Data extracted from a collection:
....................
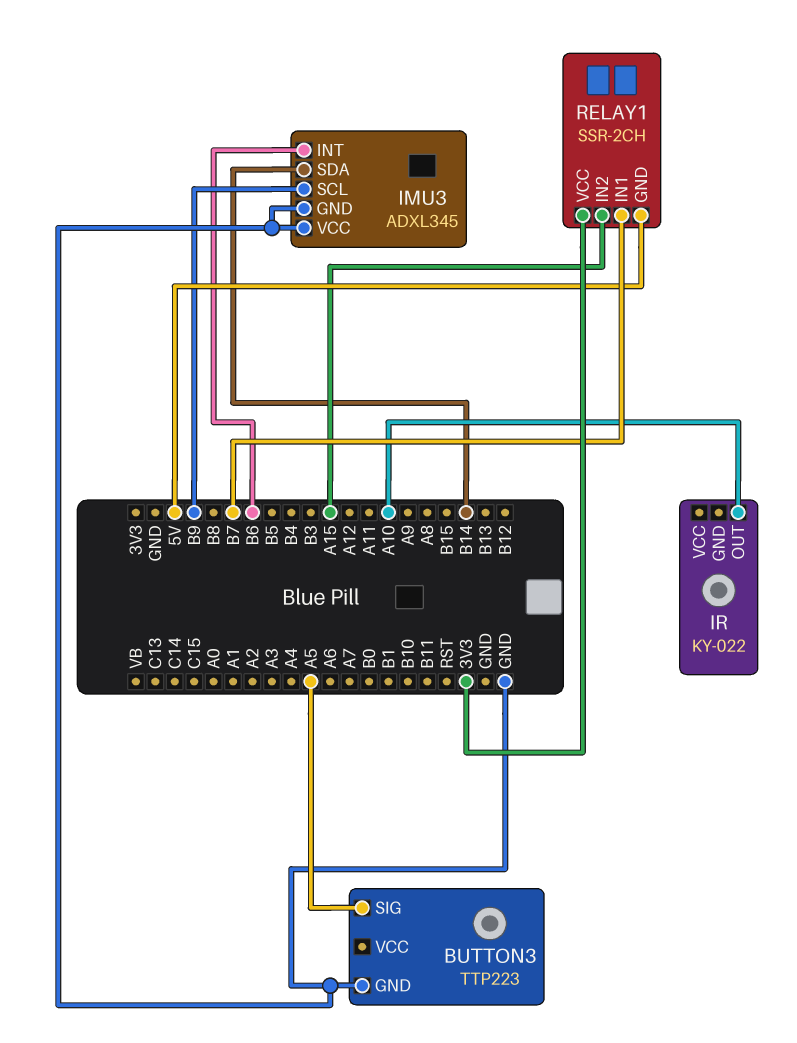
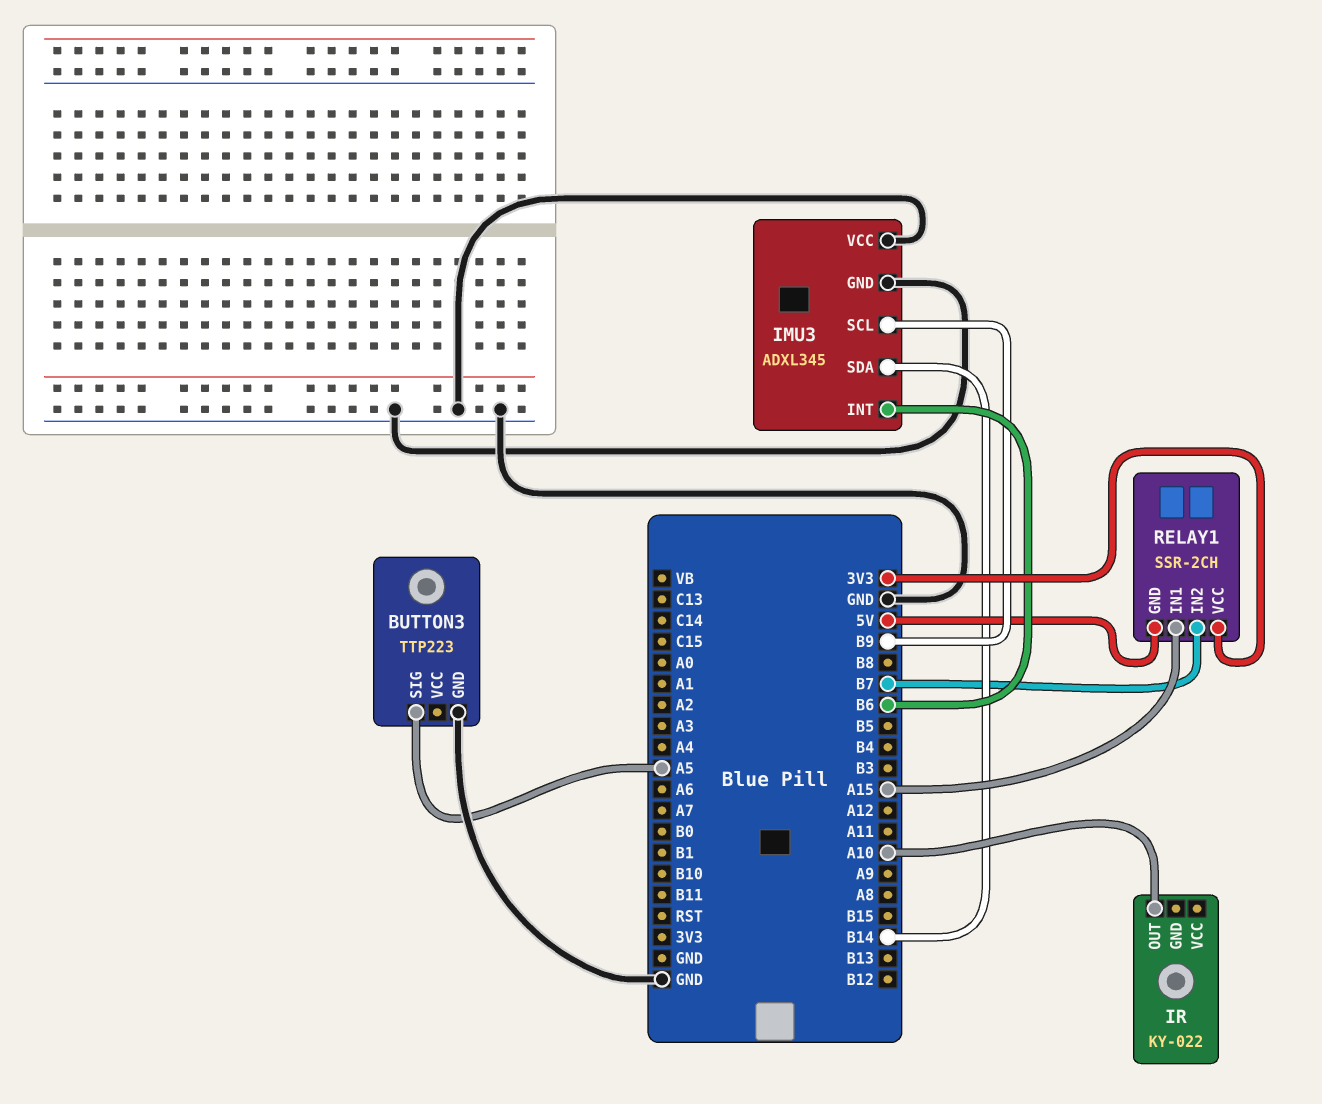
RELAY1 pin IN1: B7 -> A15
RELAY1 pin IN2: A15 -> B7

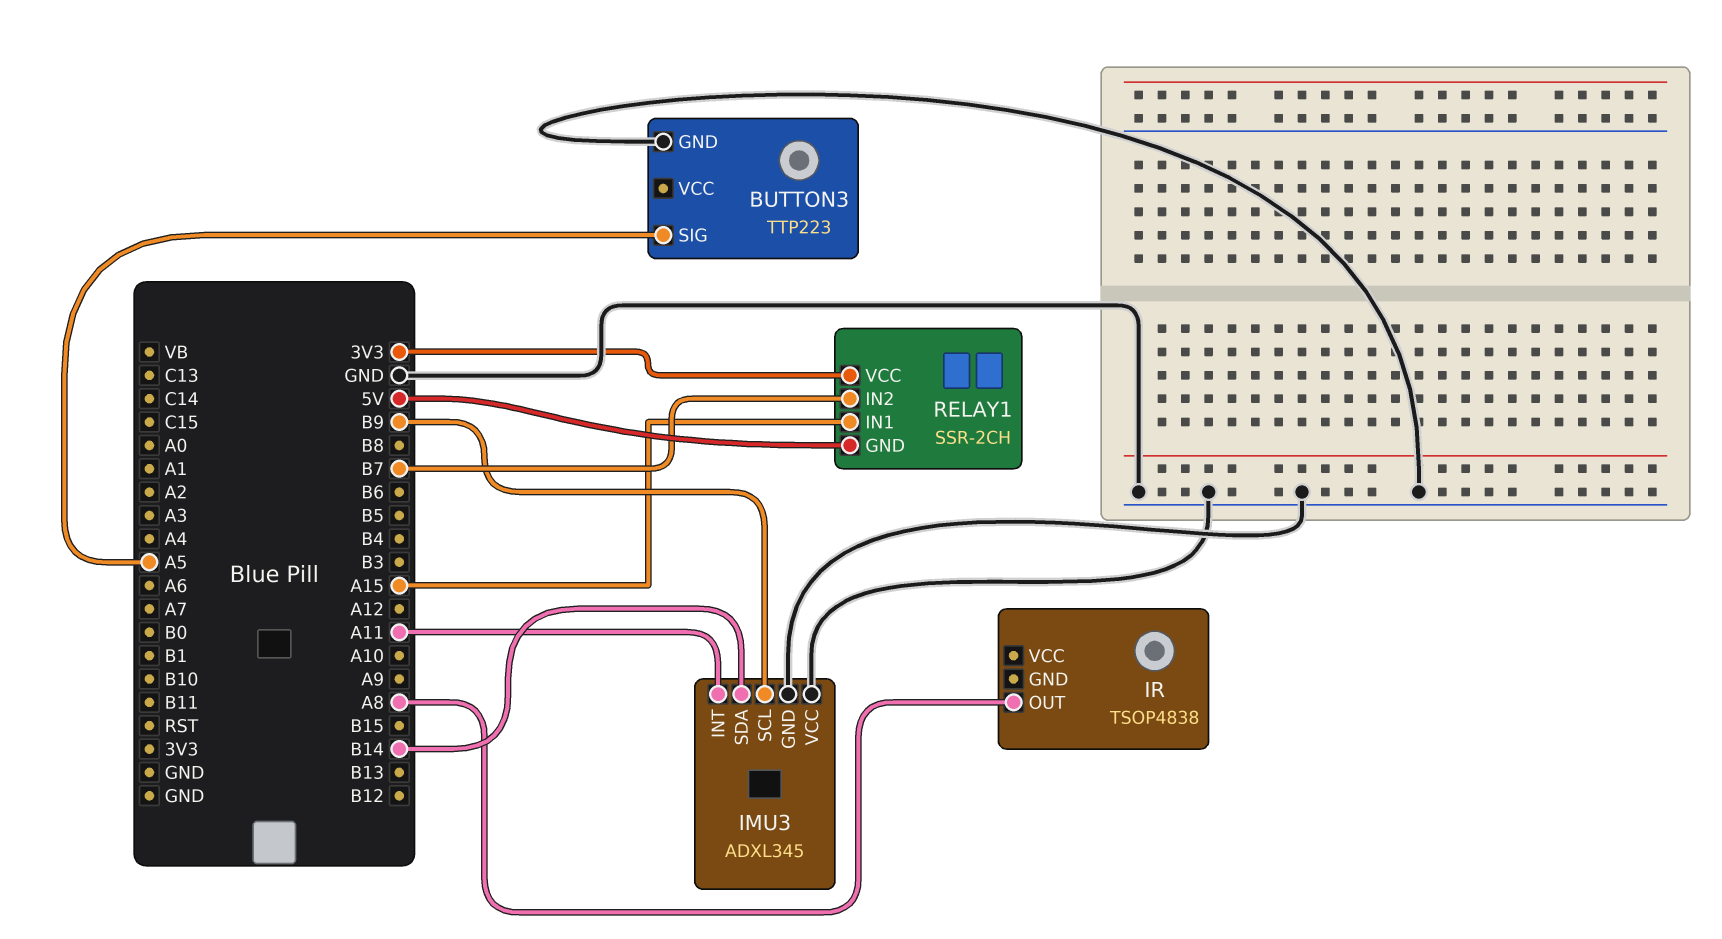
IMU3 pin INT: B6 -> A11
IR: KY-022 -> TSOP4838
IR pin OUT: A10 -> A8

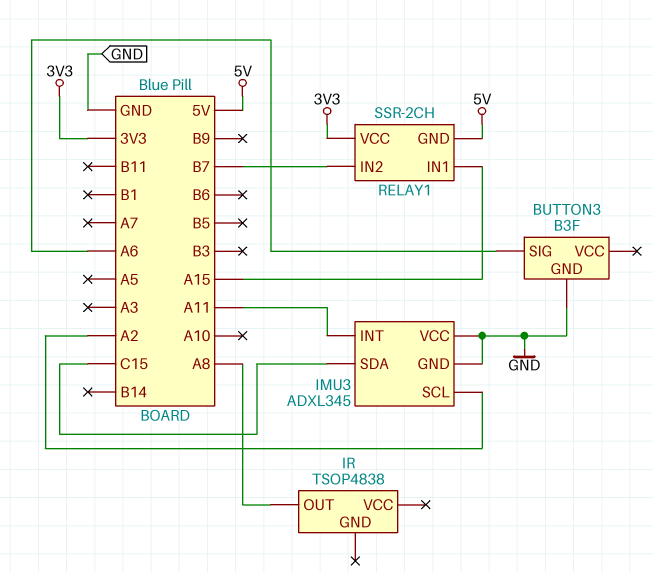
BUTTON3: TTP223 -> B3F
BUTTON3 pin SIG: A5 -> A6
IMU3 pin SCL: B9 -> A2
IMU3 pin SDA: B14 -> C15

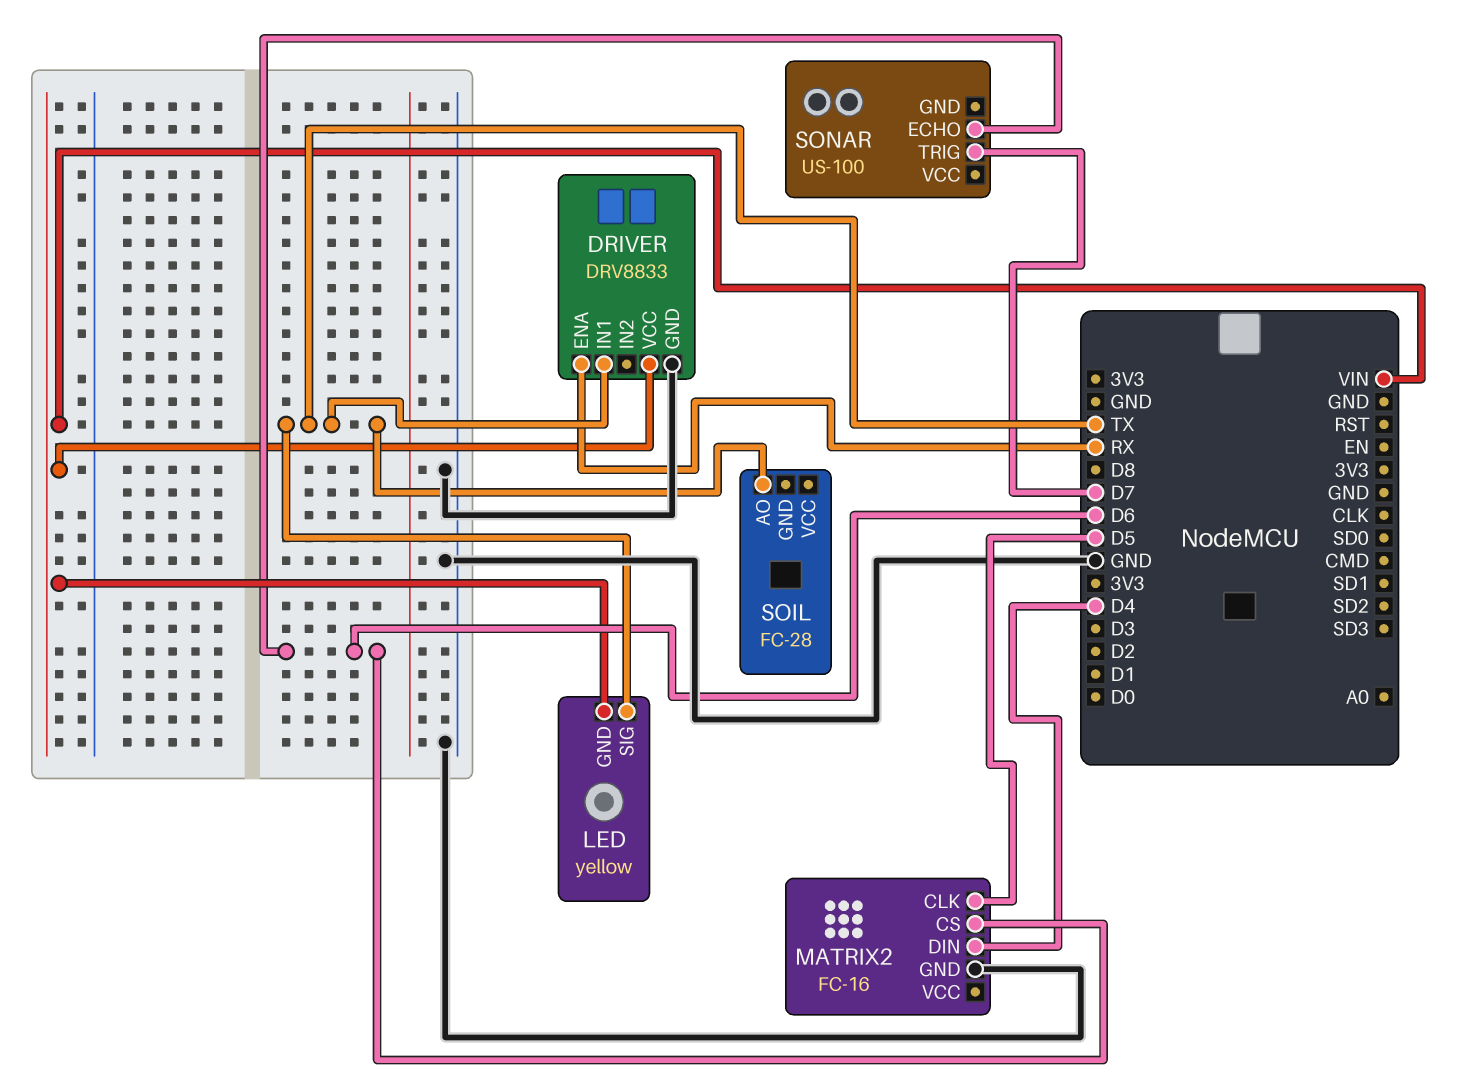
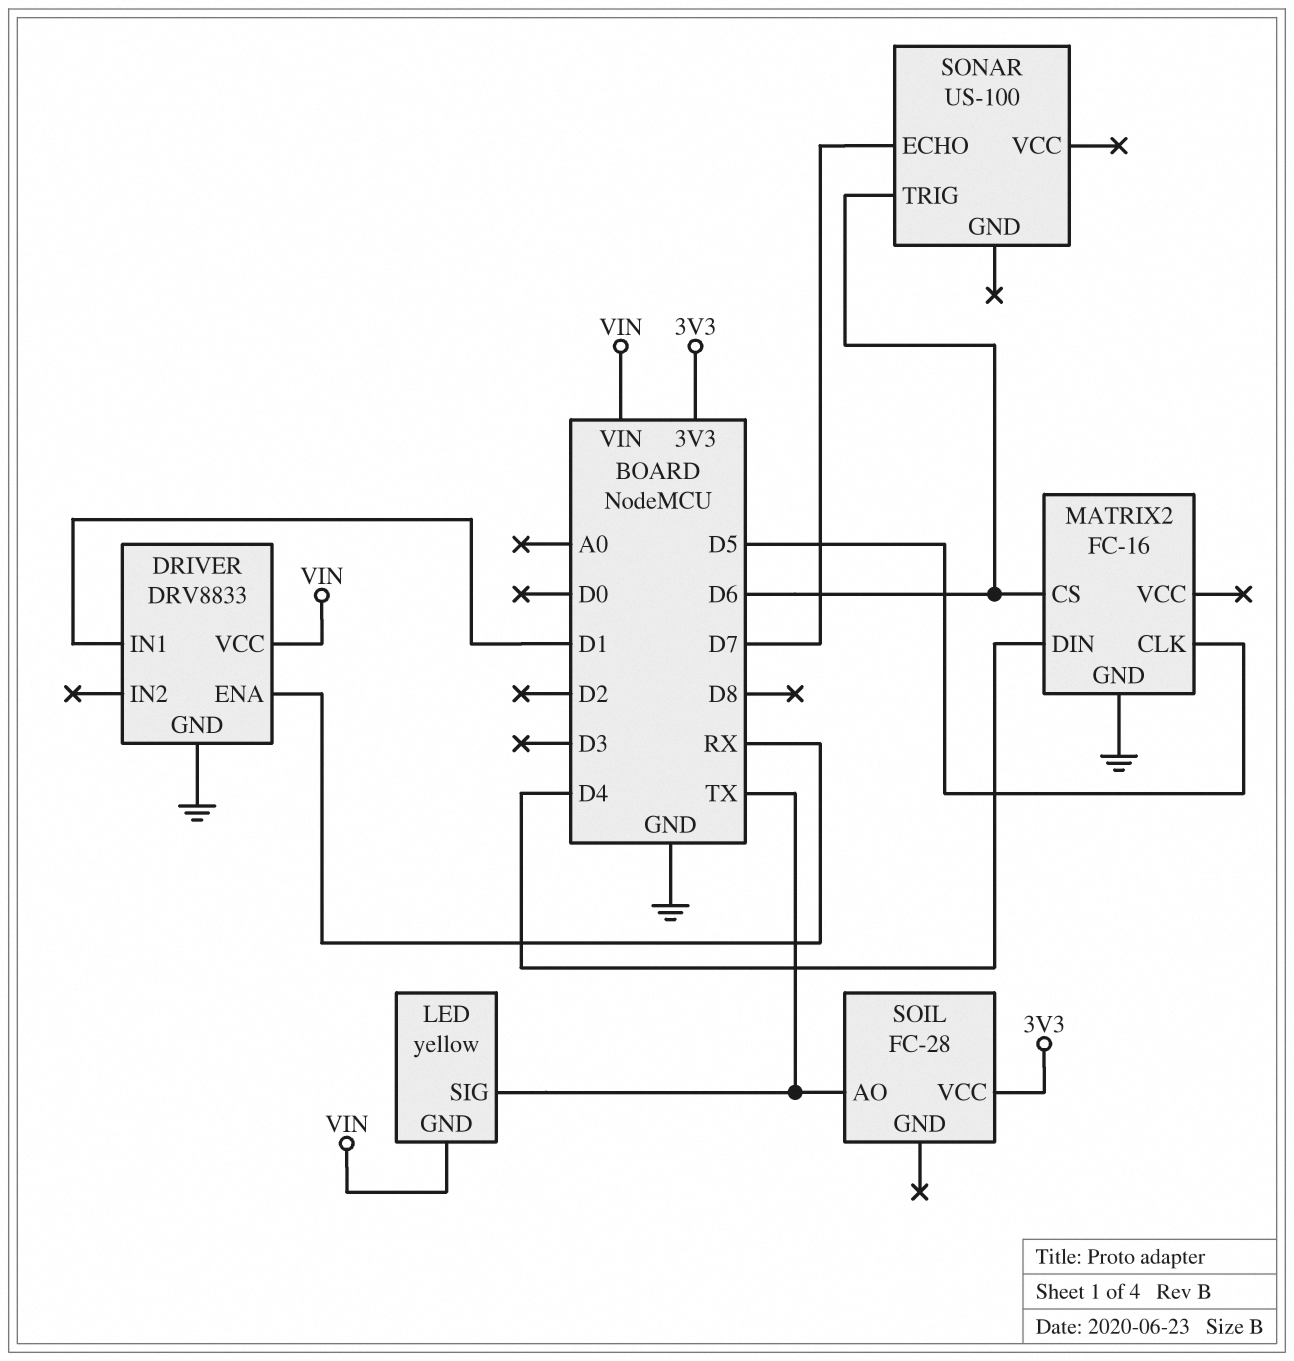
DRIVER pin IN1: TX -> D1
SOIL pin VCC: none -> 3V3
SONAR pin ECHO: D6 -> D7
SONAR pin TRIG: D7 -> D6

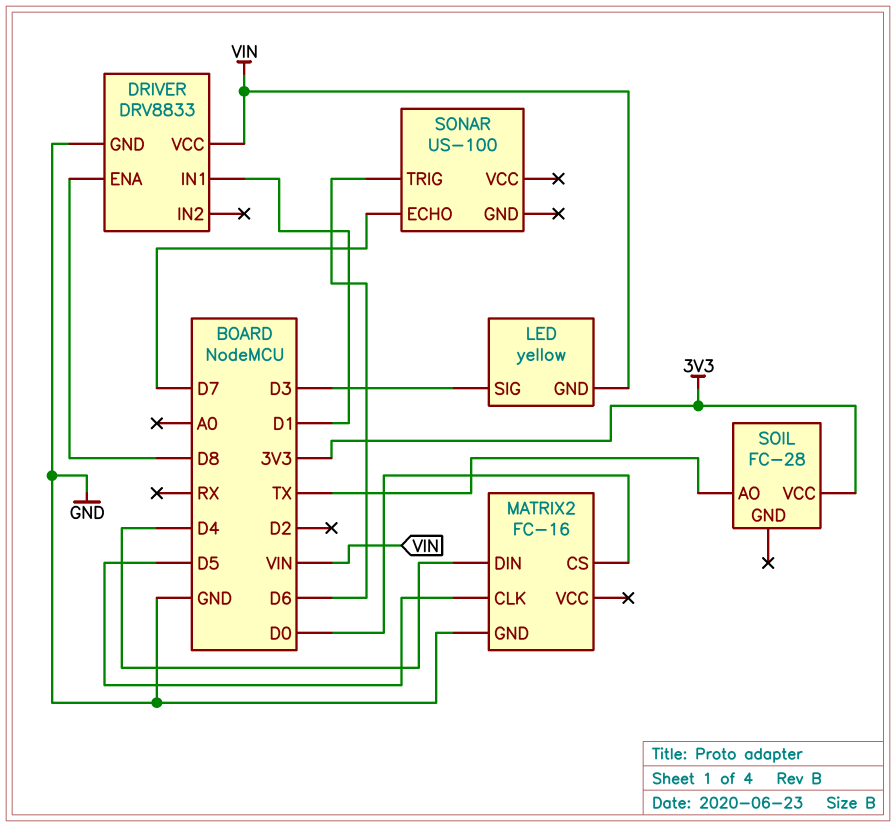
DRIVER pin ENA: RX -> D8
LED pin SIG: TX -> D3
MATRIX2 pin CS: D6 -> D0

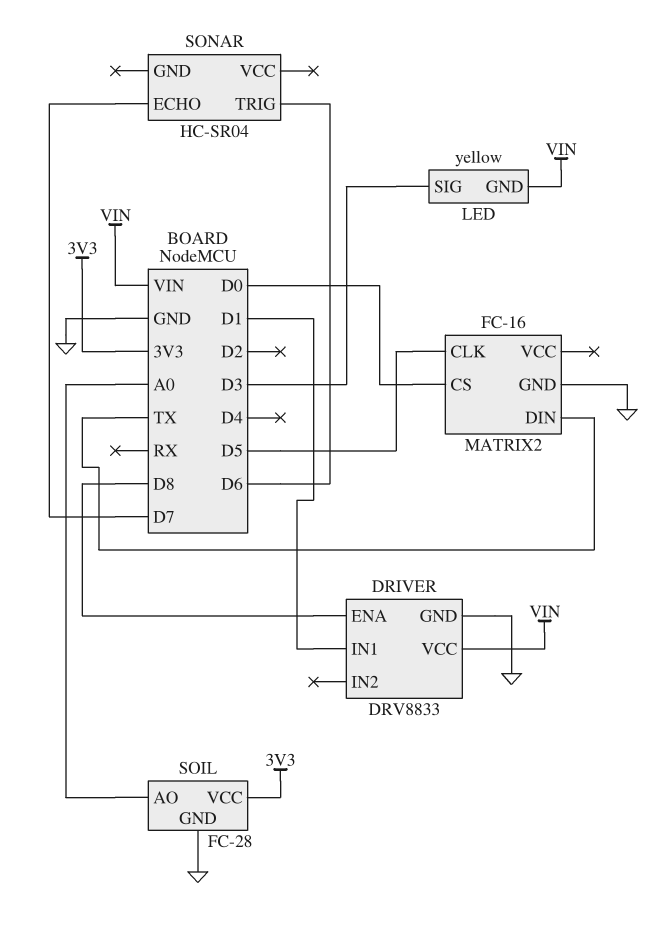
MATRIX2 pin DIN: D4 -> TX
SOIL pin AO: TX -> A0
SOIL pin GND: none -> GND
SONAR: US-100 -> HC-SR04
....................
Task directions: Go through the records and report each line that contains "none".

Exercise output:
SOIL pin VCC: none -> 3V3
SOIL pin GND: none -> GND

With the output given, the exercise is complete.